Search the records for the string "blue" and copy every line in which it appears.
___ Input material
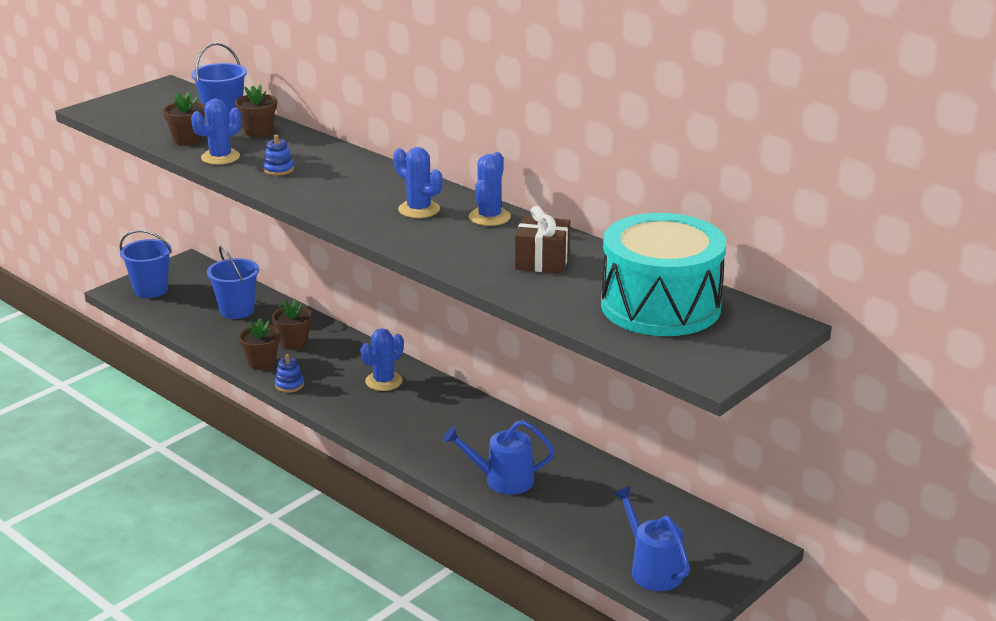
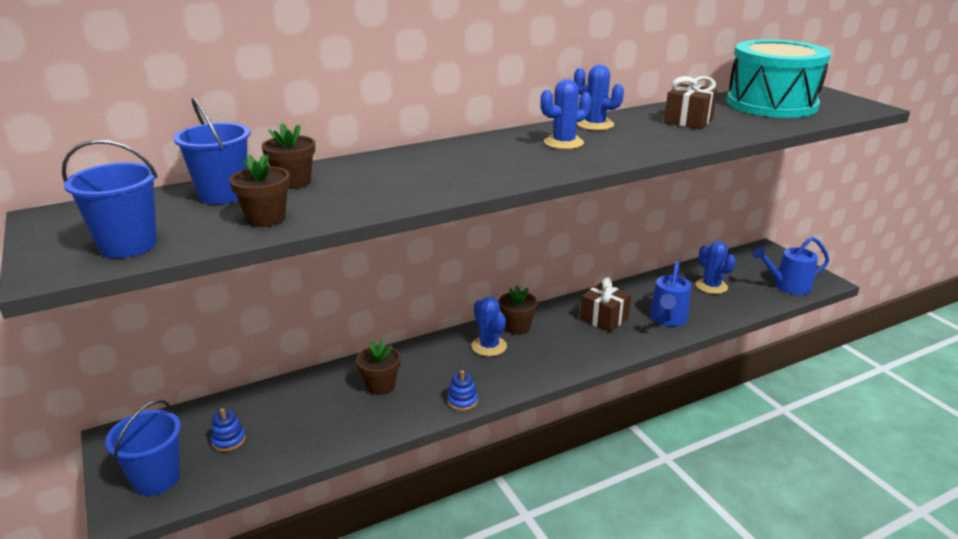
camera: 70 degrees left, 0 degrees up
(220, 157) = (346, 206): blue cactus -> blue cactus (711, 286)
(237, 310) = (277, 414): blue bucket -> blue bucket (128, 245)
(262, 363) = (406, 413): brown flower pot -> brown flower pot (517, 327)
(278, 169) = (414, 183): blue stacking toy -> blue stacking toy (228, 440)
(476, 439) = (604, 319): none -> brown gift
______
___ Input material
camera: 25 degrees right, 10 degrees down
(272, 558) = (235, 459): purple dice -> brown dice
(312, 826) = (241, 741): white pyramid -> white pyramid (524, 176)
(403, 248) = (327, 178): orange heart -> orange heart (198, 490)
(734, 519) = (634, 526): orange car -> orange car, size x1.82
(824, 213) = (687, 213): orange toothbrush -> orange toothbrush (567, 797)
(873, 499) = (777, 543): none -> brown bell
______
Result of the task >>
(220, 157) = (346, 206): blue cactus -> blue cactus (711, 286)
(237, 310) = (277, 414): blue bucket -> blue bucket (128, 245)
(278, 169) = (414, 183): blue stacking toy -> blue stacking toy (228, 440)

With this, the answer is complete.